To do
Using the material below, repeat exactly the lines from the one with "SW3: switch (+3V3, W15)" through the one with "R7: 680k (GND, W11) -> 680k (GND, W25)", ends included, without any images.

══ Data records

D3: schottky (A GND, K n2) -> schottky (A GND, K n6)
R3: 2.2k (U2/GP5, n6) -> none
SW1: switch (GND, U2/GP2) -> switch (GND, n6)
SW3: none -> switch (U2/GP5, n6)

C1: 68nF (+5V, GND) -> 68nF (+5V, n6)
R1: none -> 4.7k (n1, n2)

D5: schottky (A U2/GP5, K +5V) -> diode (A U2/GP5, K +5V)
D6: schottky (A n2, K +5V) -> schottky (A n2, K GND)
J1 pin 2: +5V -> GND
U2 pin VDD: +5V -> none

════
══ Data records

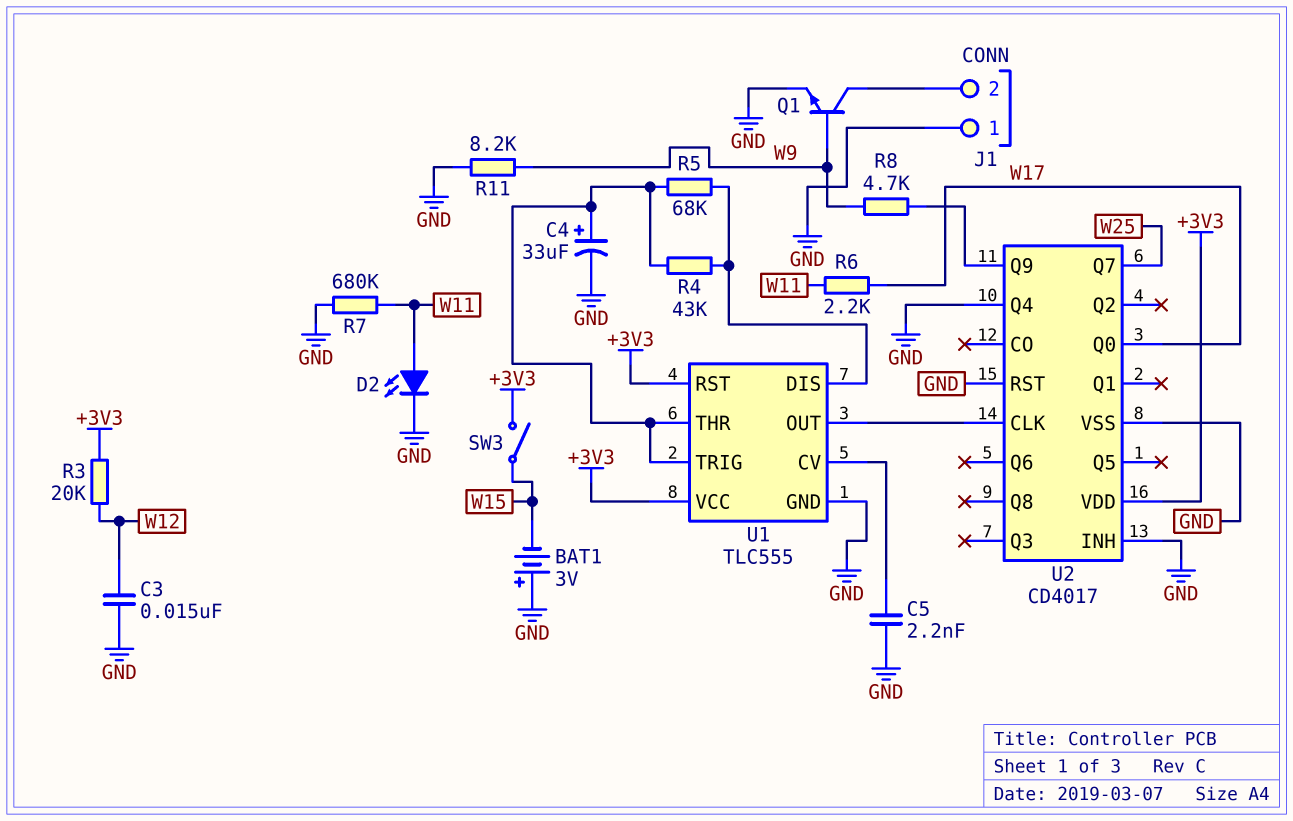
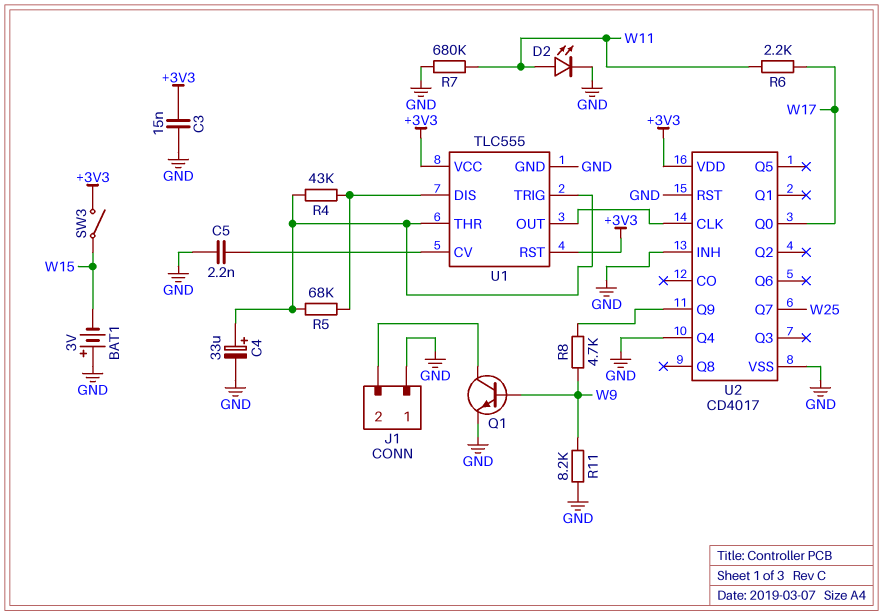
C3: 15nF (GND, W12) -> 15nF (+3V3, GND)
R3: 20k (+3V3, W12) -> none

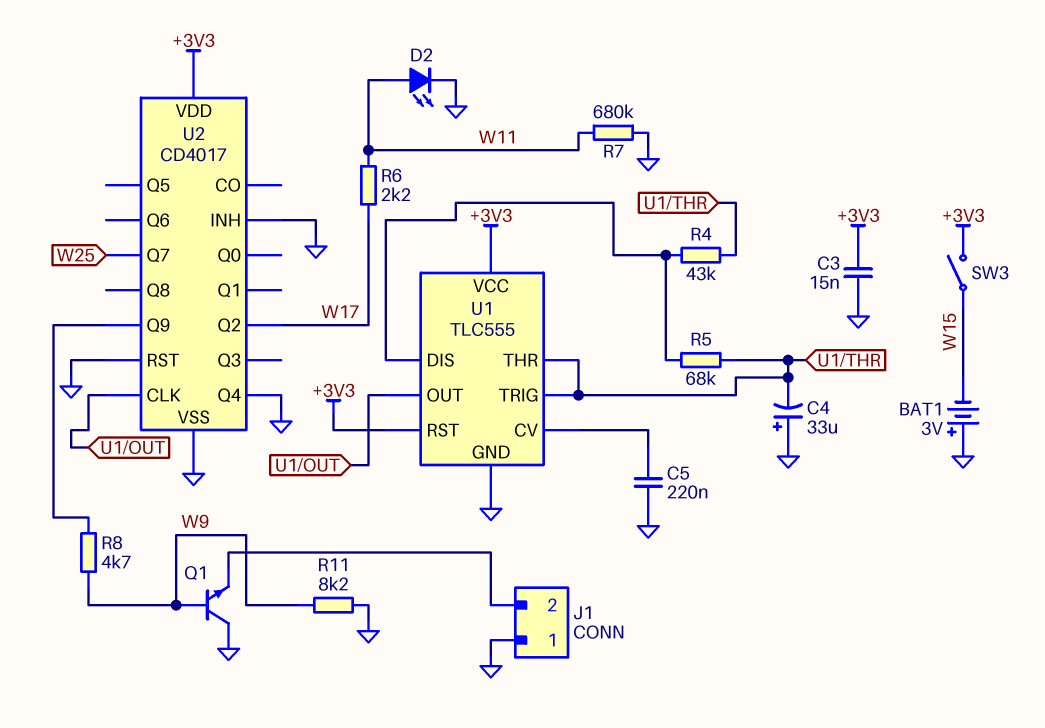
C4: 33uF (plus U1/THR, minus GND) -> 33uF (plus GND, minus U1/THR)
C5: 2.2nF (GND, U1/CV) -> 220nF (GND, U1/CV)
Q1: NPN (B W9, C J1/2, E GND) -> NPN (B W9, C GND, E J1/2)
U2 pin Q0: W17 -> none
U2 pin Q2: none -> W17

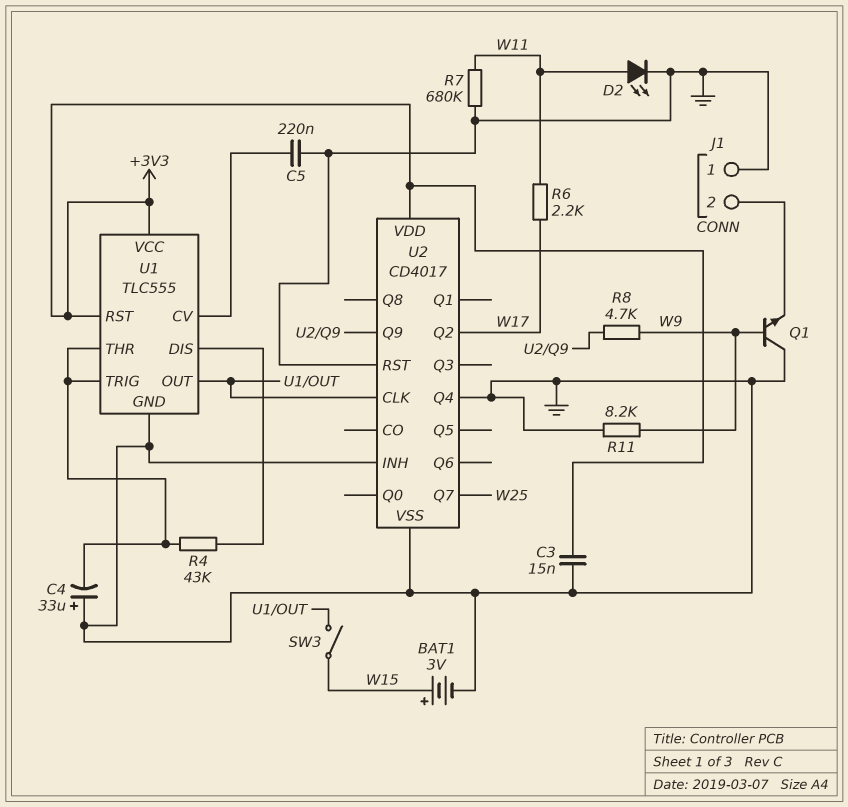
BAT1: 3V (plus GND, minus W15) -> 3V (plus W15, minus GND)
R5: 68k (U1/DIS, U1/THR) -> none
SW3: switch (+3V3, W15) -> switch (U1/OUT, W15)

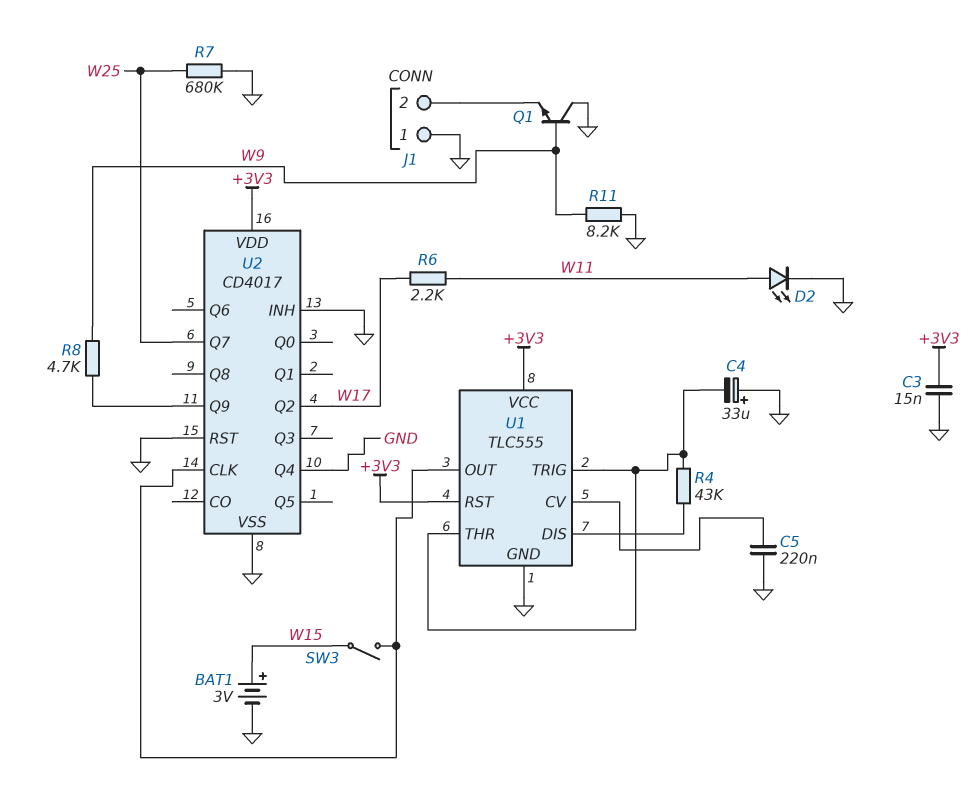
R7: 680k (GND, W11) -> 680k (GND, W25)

════
══ Data records

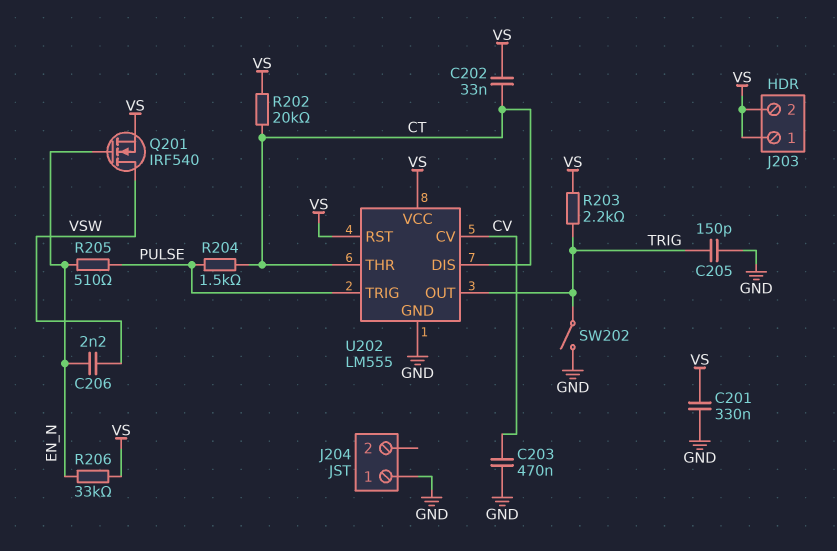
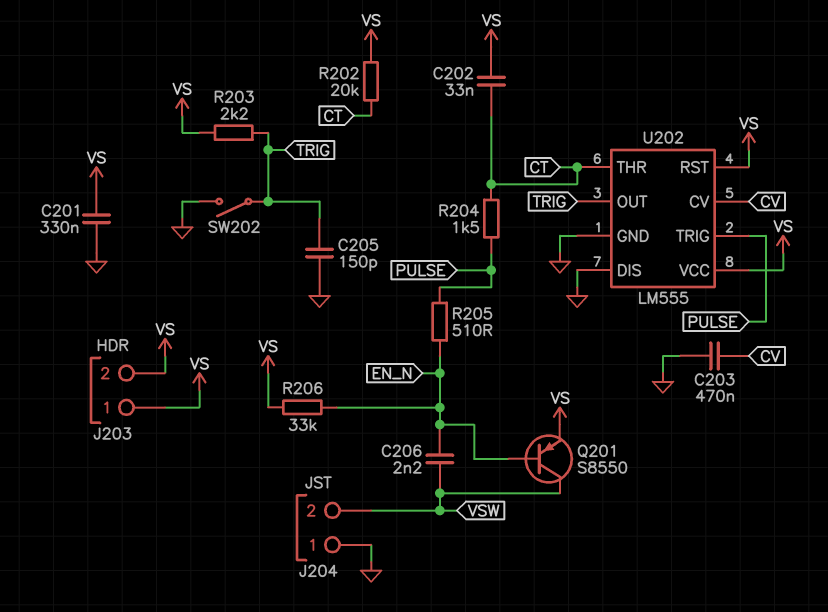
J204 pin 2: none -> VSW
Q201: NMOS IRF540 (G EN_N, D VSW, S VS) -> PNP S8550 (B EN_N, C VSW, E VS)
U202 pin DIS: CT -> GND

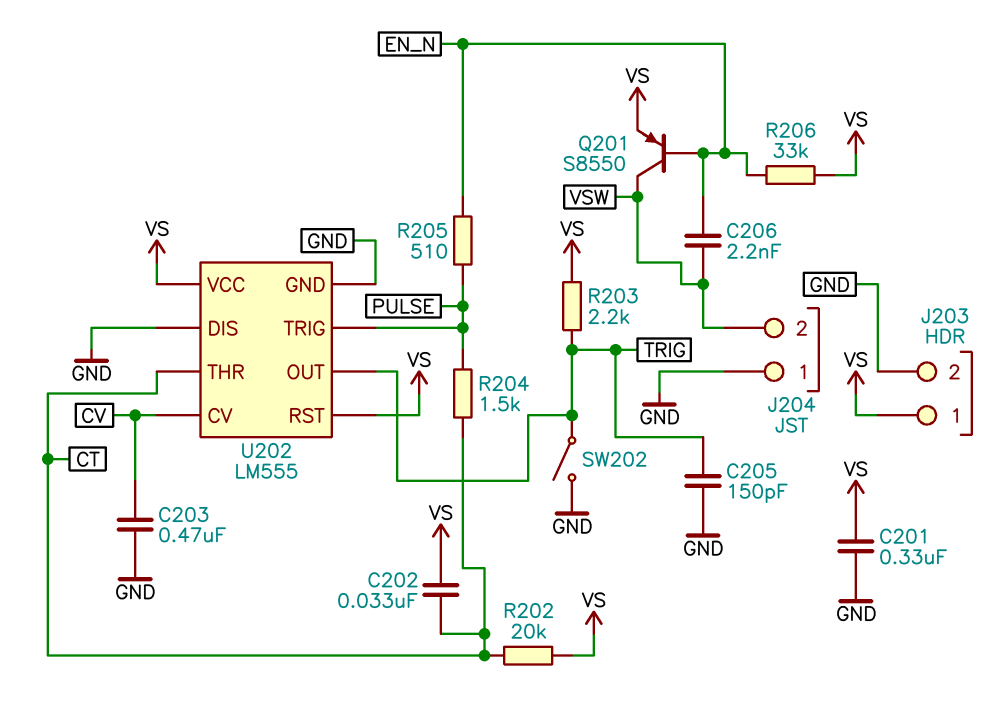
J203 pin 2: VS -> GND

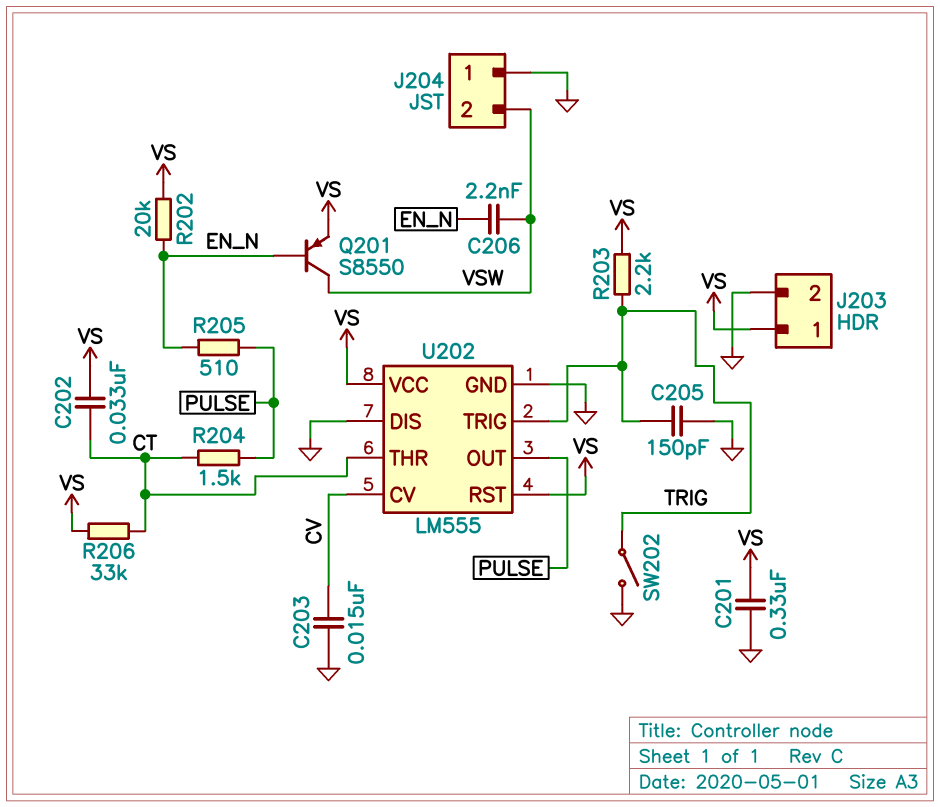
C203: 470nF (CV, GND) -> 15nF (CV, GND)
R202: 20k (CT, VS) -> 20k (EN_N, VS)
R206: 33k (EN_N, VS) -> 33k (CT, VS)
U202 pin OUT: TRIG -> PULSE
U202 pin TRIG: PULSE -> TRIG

════

Task response
SW3: switch (+3V3, W15) -> switch (U1/OUT, W15)

R7: 680k (GND, W11) -> 680k (GND, W25)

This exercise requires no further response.